(MATERIAL FOR THIS TASK)

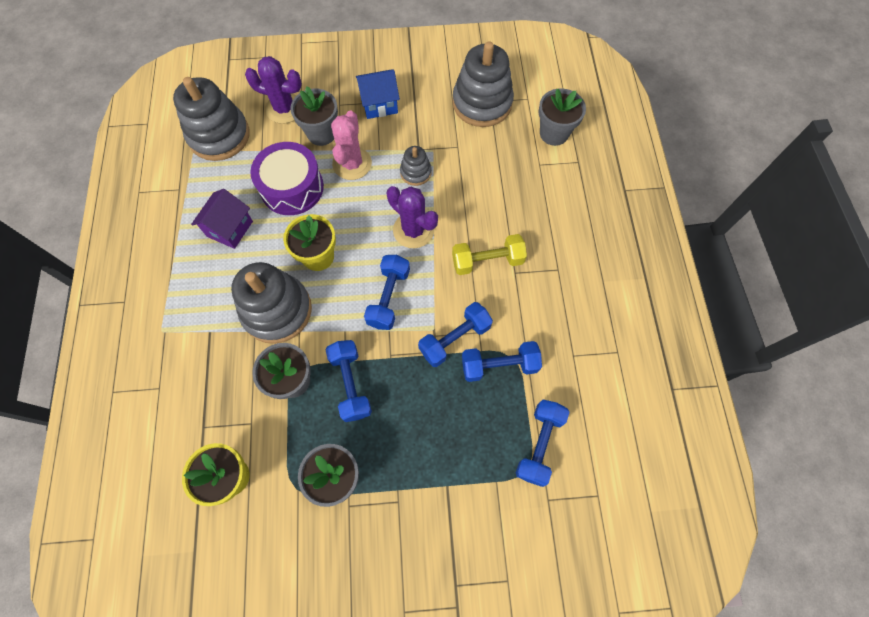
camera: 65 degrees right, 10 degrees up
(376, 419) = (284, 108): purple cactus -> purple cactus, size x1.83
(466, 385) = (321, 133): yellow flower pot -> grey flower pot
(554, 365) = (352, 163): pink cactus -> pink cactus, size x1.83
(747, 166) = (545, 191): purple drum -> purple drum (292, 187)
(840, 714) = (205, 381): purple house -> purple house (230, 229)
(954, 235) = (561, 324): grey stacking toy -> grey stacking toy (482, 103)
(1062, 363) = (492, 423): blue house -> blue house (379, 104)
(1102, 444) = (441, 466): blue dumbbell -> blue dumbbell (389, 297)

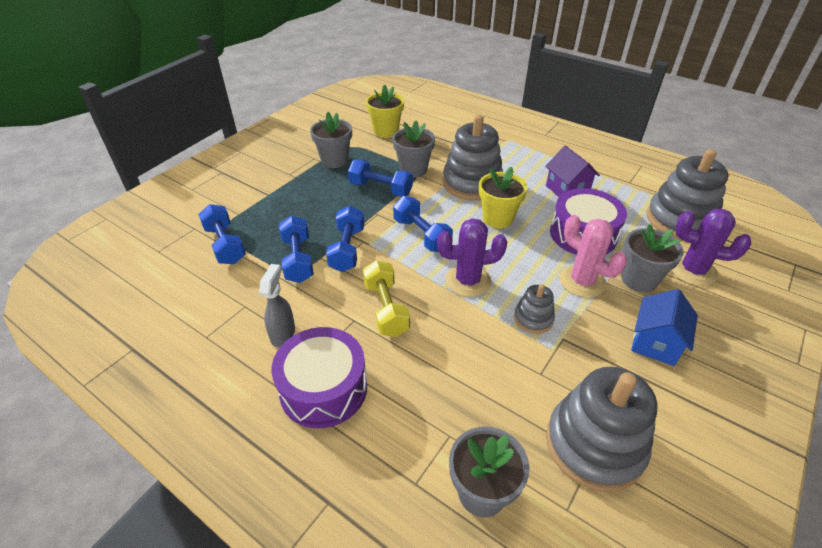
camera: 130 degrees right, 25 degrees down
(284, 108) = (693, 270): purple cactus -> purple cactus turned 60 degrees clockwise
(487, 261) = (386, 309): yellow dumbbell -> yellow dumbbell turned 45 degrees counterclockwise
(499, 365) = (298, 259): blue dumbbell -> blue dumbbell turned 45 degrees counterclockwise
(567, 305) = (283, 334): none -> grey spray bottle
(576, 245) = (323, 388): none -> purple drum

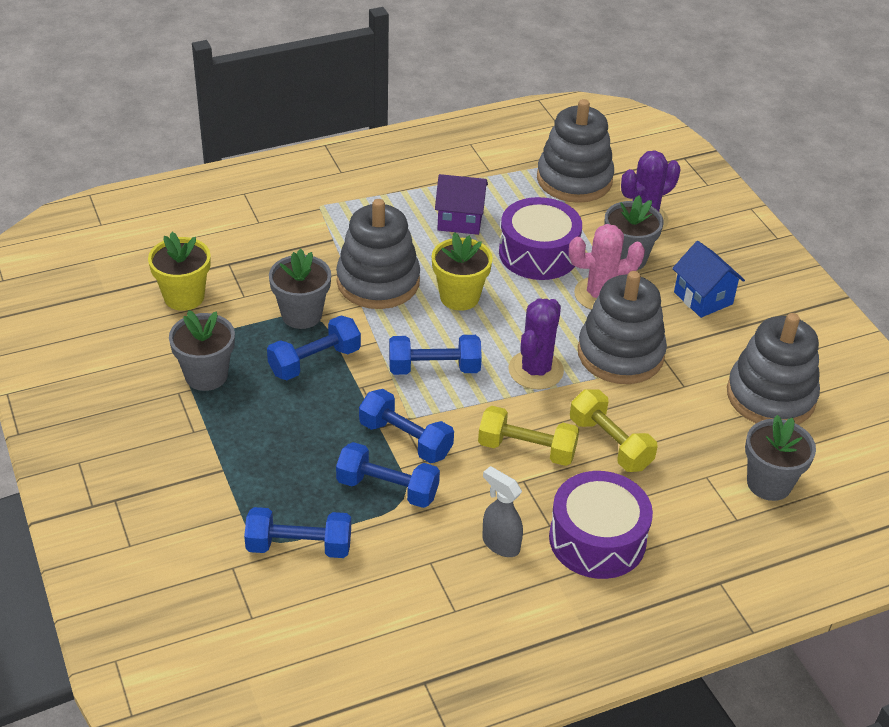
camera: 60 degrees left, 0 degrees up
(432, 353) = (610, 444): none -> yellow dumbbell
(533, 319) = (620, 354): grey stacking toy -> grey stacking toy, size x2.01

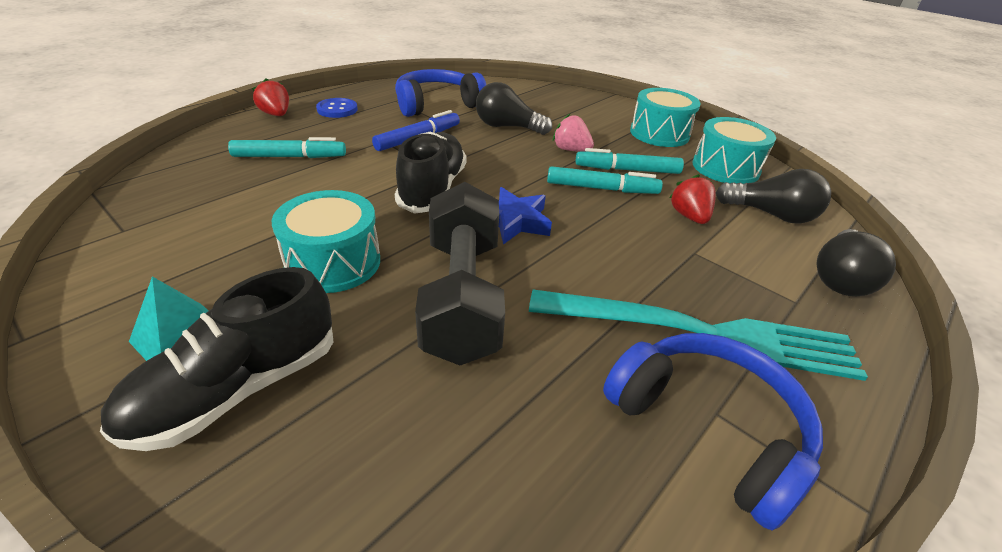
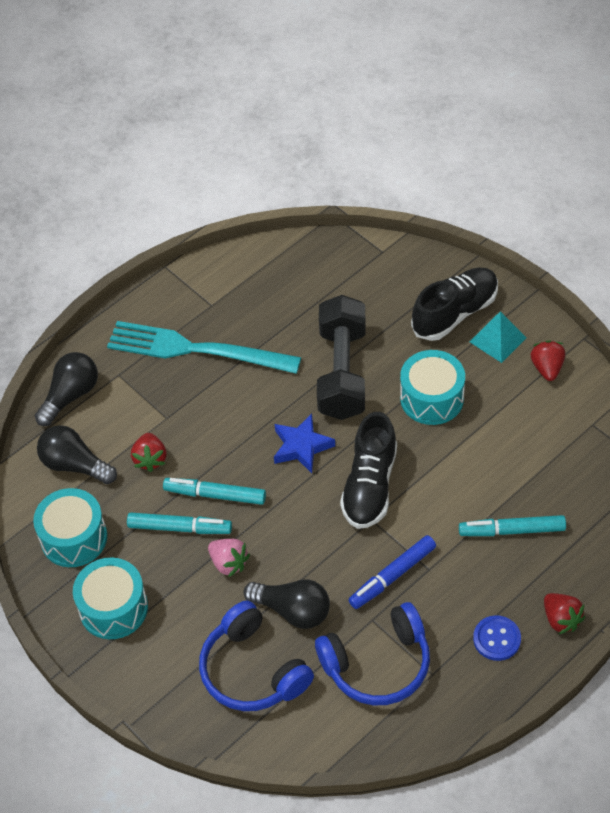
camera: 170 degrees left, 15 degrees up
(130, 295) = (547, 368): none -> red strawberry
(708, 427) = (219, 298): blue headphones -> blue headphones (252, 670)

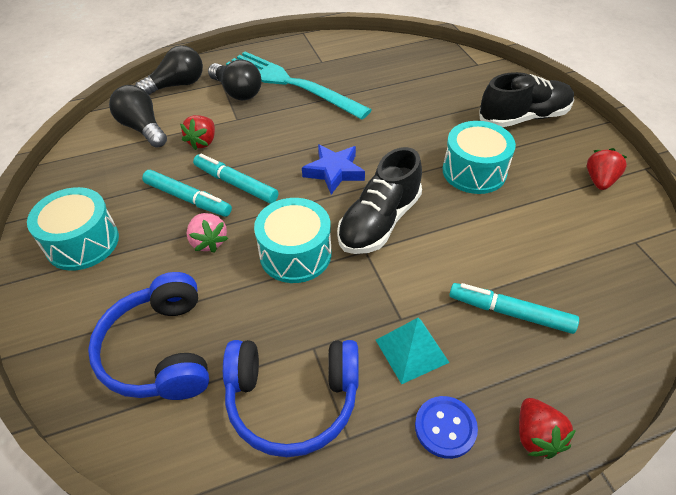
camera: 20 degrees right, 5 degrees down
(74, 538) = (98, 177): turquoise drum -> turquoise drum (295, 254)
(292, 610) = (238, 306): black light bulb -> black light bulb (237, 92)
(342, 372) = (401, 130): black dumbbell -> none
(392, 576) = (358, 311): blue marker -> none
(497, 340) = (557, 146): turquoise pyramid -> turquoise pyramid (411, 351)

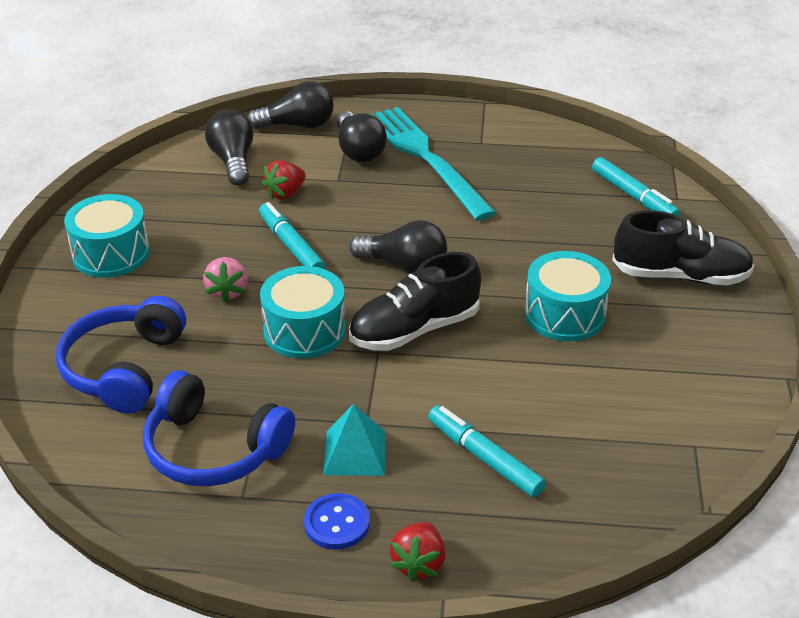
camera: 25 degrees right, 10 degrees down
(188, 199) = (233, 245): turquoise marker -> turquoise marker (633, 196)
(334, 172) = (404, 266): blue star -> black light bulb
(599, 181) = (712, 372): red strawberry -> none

(End MATERIAL FOR THIS TASK)

**WORK ORDER**:
Copy the material exactly. Do not include the pictures.

**OUTPUT FOR THIS EXERCISE**:
camera: 65 degrees right, 10 degrees up
(376, 419) = (284, 108): purple cactus -> purple cactus, size x1.83
(466, 385) = (321, 133): yellow flower pot -> grey flower pot
(554, 365) = (352, 163): pink cactus -> pink cactus, size x1.83
(747, 166) = (545, 191): purple drum -> purple drum (292, 187)
(840, 714) = (205, 381): purple house -> purple house (230, 229)
(954, 235) = (561, 324): grey stacking toy -> grey stacking toy (482, 103)
(1062, 363) = (492, 423): blue house -> blue house (379, 104)
(1102, 444) = (441, 466): blue dumbbell -> blue dumbbell (389, 297)

camera: 130 degrees right, 25 degrees down
(284, 108) = (693, 270): purple cactus -> purple cactus turned 60 degrees clockwise
(487, 261) = (386, 309): yellow dumbbell -> yellow dumbbell turned 45 degrees counterclockwise
(499, 365) = (298, 259): blue dumbbell -> blue dumbbell turned 45 degrees counterclockwise
(567, 305) = (283, 334): none -> grey spray bottle
(576, 245) = (323, 388): none -> purple drum

camera: 60 degrees left, 0 degrees up
(432, 353) = (610, 444): none -> yellow dumbbell
(533, 319) = (620, 354): grey stacking toy -> grey stacking toy, size x2.01

camera: 170 degrees left, 15 degrees up
(130, 295) = (547, 368): none -> red strawberry
(708, 427) = (219, 298): blue headphones -> blue headphones (252, 670)

camera: 20 degrees right, 5 degrees down
(74, 538) = (98, 177): turquoise drum -> turquoise drum (295, 254)
(292, 610) = (238, 306): black light bulb -> black light bulb (237, 92)
(342, 372) = (401, 130): black dumbbell -> none
(392, 576) = (358, 311): blue marker -> none
(497, 340) = (557, 146): turquoise pyramid -> turquoise pyramid (411, 351)

camera: 25 degrees right, 10 degrees down
(188, 199) = (233, 245): turquoise marker -> turquoise marker (633, 196)
(334, 172) = (404, 266): blue star -> black light bulb
(599, 181) = (712, 372): red strawberry -> none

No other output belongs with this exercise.